● **Task prompt**
Repeat the material exactly, every line of it.

● **Records for this task**

--*--

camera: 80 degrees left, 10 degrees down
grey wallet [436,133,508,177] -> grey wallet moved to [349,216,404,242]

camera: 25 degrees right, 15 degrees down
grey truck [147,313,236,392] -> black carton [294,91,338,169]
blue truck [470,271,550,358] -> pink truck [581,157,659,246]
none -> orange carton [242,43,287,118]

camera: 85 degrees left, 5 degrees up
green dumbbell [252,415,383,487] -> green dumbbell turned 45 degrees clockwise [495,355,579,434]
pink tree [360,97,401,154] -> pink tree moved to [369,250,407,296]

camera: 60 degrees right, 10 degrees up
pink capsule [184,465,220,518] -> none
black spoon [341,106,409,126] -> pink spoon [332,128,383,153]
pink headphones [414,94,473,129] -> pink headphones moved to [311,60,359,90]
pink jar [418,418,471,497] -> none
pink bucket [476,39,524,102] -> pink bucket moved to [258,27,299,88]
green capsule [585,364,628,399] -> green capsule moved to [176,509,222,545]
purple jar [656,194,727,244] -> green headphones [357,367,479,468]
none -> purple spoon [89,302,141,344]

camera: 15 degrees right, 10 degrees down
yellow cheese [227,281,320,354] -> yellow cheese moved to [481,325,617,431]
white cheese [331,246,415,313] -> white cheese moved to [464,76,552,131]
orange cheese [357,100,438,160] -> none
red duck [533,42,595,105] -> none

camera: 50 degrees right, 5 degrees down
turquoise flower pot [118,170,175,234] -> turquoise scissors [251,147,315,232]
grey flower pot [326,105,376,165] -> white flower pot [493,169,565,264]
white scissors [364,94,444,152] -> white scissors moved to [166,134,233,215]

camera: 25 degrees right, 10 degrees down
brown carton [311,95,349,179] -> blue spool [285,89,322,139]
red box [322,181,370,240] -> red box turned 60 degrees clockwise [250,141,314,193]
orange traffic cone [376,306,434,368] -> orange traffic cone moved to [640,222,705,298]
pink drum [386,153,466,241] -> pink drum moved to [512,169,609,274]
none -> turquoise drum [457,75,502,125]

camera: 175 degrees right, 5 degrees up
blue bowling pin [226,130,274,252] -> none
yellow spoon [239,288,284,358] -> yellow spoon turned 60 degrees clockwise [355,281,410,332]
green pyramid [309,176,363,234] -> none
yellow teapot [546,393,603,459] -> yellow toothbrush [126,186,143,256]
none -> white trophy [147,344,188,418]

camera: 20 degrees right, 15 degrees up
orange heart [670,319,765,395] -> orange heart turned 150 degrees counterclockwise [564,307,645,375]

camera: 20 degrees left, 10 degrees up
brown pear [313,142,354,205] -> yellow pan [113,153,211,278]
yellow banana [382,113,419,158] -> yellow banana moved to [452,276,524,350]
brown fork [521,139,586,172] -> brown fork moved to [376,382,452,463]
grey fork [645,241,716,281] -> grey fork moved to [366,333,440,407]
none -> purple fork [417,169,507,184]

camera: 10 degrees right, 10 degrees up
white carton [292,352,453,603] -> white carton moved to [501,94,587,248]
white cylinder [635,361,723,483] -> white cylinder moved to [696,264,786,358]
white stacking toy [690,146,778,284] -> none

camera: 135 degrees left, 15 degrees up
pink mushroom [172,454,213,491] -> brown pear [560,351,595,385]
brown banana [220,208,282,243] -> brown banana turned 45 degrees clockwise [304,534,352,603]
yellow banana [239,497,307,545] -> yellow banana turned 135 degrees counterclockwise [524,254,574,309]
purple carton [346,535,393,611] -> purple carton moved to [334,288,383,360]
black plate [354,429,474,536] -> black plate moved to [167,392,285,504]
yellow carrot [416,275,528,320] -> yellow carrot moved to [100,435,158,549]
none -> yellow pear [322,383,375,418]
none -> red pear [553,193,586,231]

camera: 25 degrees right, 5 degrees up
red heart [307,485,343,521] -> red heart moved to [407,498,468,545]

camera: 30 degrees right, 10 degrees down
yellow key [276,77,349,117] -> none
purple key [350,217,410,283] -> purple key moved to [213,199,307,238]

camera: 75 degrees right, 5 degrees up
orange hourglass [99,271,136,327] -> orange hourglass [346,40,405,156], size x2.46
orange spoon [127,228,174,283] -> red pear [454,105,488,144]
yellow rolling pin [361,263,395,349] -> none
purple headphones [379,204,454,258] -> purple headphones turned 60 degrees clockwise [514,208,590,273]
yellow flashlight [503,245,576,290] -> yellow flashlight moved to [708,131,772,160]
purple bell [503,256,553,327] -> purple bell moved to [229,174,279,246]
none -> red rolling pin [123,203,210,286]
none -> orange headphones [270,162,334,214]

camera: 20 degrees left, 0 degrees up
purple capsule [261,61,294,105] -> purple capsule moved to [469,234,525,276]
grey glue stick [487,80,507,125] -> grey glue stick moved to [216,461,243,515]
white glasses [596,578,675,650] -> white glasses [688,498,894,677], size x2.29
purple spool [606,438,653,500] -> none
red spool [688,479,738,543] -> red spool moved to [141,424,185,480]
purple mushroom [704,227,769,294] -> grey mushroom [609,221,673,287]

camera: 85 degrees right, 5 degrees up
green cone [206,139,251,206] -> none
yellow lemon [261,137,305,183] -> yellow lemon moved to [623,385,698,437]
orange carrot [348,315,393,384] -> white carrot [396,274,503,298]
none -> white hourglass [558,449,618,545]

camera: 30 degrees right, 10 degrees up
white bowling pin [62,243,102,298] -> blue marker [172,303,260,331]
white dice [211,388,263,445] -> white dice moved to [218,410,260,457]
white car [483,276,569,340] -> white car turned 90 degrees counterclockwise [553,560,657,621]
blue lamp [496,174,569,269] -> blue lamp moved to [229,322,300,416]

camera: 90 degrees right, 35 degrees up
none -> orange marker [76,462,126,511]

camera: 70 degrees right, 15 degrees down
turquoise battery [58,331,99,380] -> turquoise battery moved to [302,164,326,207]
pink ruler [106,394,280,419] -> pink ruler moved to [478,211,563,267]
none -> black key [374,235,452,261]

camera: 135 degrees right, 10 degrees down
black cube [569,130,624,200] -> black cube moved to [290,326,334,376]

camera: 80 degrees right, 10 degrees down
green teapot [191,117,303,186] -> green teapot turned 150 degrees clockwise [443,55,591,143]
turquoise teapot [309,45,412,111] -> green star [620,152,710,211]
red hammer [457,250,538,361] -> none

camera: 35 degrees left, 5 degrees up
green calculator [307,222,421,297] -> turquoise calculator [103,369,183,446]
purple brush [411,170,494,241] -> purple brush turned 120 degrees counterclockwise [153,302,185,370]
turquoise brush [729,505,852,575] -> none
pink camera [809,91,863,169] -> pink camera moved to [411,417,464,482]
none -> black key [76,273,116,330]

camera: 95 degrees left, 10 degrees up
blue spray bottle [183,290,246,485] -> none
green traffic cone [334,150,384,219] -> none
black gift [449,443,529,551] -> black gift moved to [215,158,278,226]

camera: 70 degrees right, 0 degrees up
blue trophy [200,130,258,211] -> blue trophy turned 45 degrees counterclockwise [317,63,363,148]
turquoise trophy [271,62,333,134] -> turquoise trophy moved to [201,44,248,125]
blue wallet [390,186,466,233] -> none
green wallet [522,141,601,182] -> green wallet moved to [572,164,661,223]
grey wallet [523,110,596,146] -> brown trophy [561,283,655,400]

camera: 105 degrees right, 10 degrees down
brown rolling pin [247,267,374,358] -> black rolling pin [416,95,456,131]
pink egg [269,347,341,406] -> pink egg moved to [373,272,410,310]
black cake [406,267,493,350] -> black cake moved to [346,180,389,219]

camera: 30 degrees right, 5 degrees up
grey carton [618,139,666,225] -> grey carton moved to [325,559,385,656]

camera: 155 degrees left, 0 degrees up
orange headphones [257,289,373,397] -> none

--*--

● **Answer to this exercise**
camera: 80 degrees left, 10 degrees down
grey wallet [436,133,508,177] -> grey wallet moved to [349,216,404,242]

camera: 25 degrees right, 15 degrees down
grey truck [147,313,236,392] -> black carton [294,91,338,169]
blue truck [470,271,550,358] -> pink truck [581,157,659,246]
none -> orange carton [242,43,287,118]

camera: 85 degrees left, 5 degrees up
green dumbbell [252,415,383,487] -> green dumbbell turned 45 degrees clockwise [495,355,579,434]
pink tree [360,97,401,154] -> pink tree moved to [369,250,407,296]

camera: 60 degrees right, 10 degrees up
pink capsule [184,465,220,518] -> none
black spoon [341,106,409,126] -> pink spoon [332,128,383,153]
pink headphones [414,94,473,129] -> pink headphones moved to [311,60,359,90]
pink jar [418,418,471,497] -> none
pink bucket [476,39,524,102] -> pink bucket moved to [258,27,299,88]
green capsule [585,364,628,399] -> green capsule moved to [176,509,222,545]
purple jar [656,194,727,244] -> green headphones [357,367,479,468]
none -> purple spoon [89,302,141,344]

camera: 15 degrees right, 10 degrees down
yellow cheese [227,281,320,354] -> yellow cheese moved to [481,325,617,431]
white cheese [331,246,415,313] -> white cheese moved to [464,76,552,131]
orange cheese [357,100,438,160] -> none
red duck [533,42,595,105] -> none

camera: 50 degrees right, 5 degrees down
turquoise flower pot [118,170,175,234] -> turquoise scissors [251,147,315,232]
grey flower pot [326,105,376,165] -> white flower pot [493,169,565,264]
white scissors [364,94,444,152] -> white scissors moved to [166,134,233,215]

camera: 25 degrees right, 10 degrees down
brown carton [311,95,349,179] -> blue spool [285,89,322,139]
red box [322,181,370,240] -> red box turned 60 degrees clockwise [250,141,314,193]
orange traffic cone [376,306,434,368] -> orange traffic cone moved to [640,222,705,298]
pink drum [386,153,466,241] -> pink drum moved to [512,169,609,274]
none -> turquoise drum [457,75,502,125]

camera: 175 degrees right, 5 degrees up
blue bowling pin [226,130,274,252] -> none
yellow spoon [239,288,284,358] -> yellow spoon turned 60 degrees clockwise [355,281,410,332]
green pyramid [309,176,363,234] -> none
yellow teapot [546,393,603,459] -> yellow toothbrush [126,186,143,256]
none -> white trophy [147,344,188,418]

camera: 20 degrees right, 15 degrees up
orange heart [670,319,765,395] -> orange heart turned 150 degrees counterclockwise [564,307,645,375]

camera: 20 degrees left, 10 degrees up
brown pear [313,142,354,205] -> yellow pan [113,153,211,278]
yellow banana [382,113,419,158] -> yellow banana moved to [452,276,524,350]
brown fork [521,139,586,172] -> brown fork moved to [376,382,452,463]
grey fork [645,241,716,281] -> grey fork moved to [366,333,440,407]
none -> purple fork [417,169,507,184]

camera: 10 degrees right, 10 degrees up
white carton [292,352,453,603] -> white carton moved to [501,94,587,248]
white cylinder [635,361,723,483] -> white cylinder moved to [696,264,786,358]
white stacking toy [690,146,778,284] -> none

camera: 135 degrees left, 15 degrees up
pink mushroom [172,454,213,491] -> brown pear [560,351,595,385]
brown banana [220,208,282,243] -> brown banana turned 45 degrees clockwise [304,534,352,603]
yellow banana [239,497,307,545] -> yellow banana turned 135 degrees counterclockwise [524,254,574,309]
purple carton [346,535,393,611] -> purple carton moved to [334,288,383,360]
black plate [354,429,474,536] -> black plate moved to [167,392,285,504]
yellow carrot [416,275,528,320] -> yellow carrot moved to [100,435,158,549]
none -> yellow pear [322,383,375,418]
none -> red pear [553,193,586,231]

camera: 25 degrees right, 5 degrees up
red heart [307,485,343,521] -> red heart moved to [407,498,468,545]

camera: 30 degrees right, 10 degrees down
yellow key [276,77,349,117] -> none
purple key [350,217,410,283] -> purple key moved to [213,199,307,238]

camera: 75 degrees right, 5 degrees up
orange hourglass [99,271,136,327] -> orange hourglass [346,40,405,156], size x2.46
orange spoon [127,228,174,283] -> red pear [454,105,488,144]
yellow rolling pin [361,263,395,349] -> none
purple headphones [379,204,454,258] -> purple headphones turned 60 degrees clockwise [514,208,590,273]
yellow flashlight [503,245,576,290] -> yellow flashlight moved to [708,131,772,160]
purple bell [503,256,553,327] -> purple bell moved to [229,174,279,246]
none -> red rolling pin [123,203,210,286]
none -> orange headphones [270,162,334,214]

camera: 20 degrees left, 0 degrees up
purple capsule [261,61,294,105] -> purple capsule moved to [469,234,525,276]
grey glue stick [487,80,507,125] -> grey glue stick moved to [216,461,243,515]
white glasses [596,578,675,650] -> white glasses [688,498,894,677], size x2.29
purple spool [606,438,653,500] -> none
red spool [688,479,738,543] -> red spool moved to [141,424,185,480]
purple mushroom [704,227,769,294] -> grey mushroom [609,221,673,287]

camera: 85 degrees right, 5 degrees up
green cone [206,139,251,206] -> none
yellow lemon [261,137,305,183] -> yellow lemon moved to [623,385,698,437]
orange carrot [348,315,393,384] -> white carrot [396,274,503,298]
none -> white hourglass [558,449,618,545]

camera: 30 degrees right, 10 degrees up
white bowling pin [62,243,102,298] -> blue marker [172,303,260,331]
white dice [211,388,263,445] -> white dice moved to [218,410,260,457]
white car [483,276,569,340] -> white car turned 90 degrees counterclockwise [553,560,657,621]
blue lamp [496,174,569,269] -> blue lamp moved to [229,322,300,416]

camera: 90 degrees right, 35 degrees up
none -> orange marker [76,462,126,511]

camera: 70 degrees right, 15 degrees down
turquoise battery [58,331,99,380] -> turquoise battery moved to [302,164,326,207]
pink ruler [106,394,280,419] -> pink ruler moved to [478,211,563,267]
none -> black key [374,235,452,261]

camera: 135 degrees right, 10 degrees down
black cube [569,130,624,200] -> black cube moved to [290,326,334,376]

camera: 80 degrees right, 10 degrees down
green teapot [191,117,303,186] -> green teapot turned 150 degrees clockwise [443,55,591,143]
turquoise teapot [309,45,412,111] -> green star [620,152,710,211]
red hammer [457,250,538,361] -> none

camera: 35 degrees left, 5 degrees up
green calculator [307,222,421,297] -> turquoise calculator [103,369,183,446]
purple brush [411,170,494,241] -> purple brush turned 120 degrees counterclockwise [153,302,185,370]
turquoise brush [729,505,852,575] -> none
pink camera [809,91,863,169] -> pink camera moved to [411,417,464,482]
none -> black key [76,273,116,330]

camera: 95 degrees left, 10 degrees up
blue spray bottle [183,290,246,485] -> none
green traffic cone [334,150,384,219] -> none
black gift [449,443,529,551] -> black gift moved to [215,158,278,226]

camera: 70 degrees right, 0 degrees up
blue trophy [200,130,258,211] -> blue trophy turned 45 degrees counterclockwise [317,63,363,148]
turquoise trophy [271,62,333,134] -> turquoise trophy moved to [201,44,248,125]
blue wallet [390,186,466,233] -> none
green wallet [522,141,601,182] -> green wallet moved to [572,164,661,223]
grey wallet [523,110,596,146] -> brown trophy [561,283,655,400]

camera: 105 degrees right, 10 degrees down
brown rolling pin [247,267,374,358] -> black rolling pin [416,95,456,131]
pink egg [269,347,341,406] -> pink egg moved to [373,272,410,310]
black cake [406,267,493,350] -> black cake moved to [346,180,389,219]

camera: 30 degrees right, 5 degrees up
grey carton [618,139,666,225] -> grey carton moved to [325,559,385,656]

camera: 155 degrees left, 0 degrees up
orange headphones [257,289,373,397] -> none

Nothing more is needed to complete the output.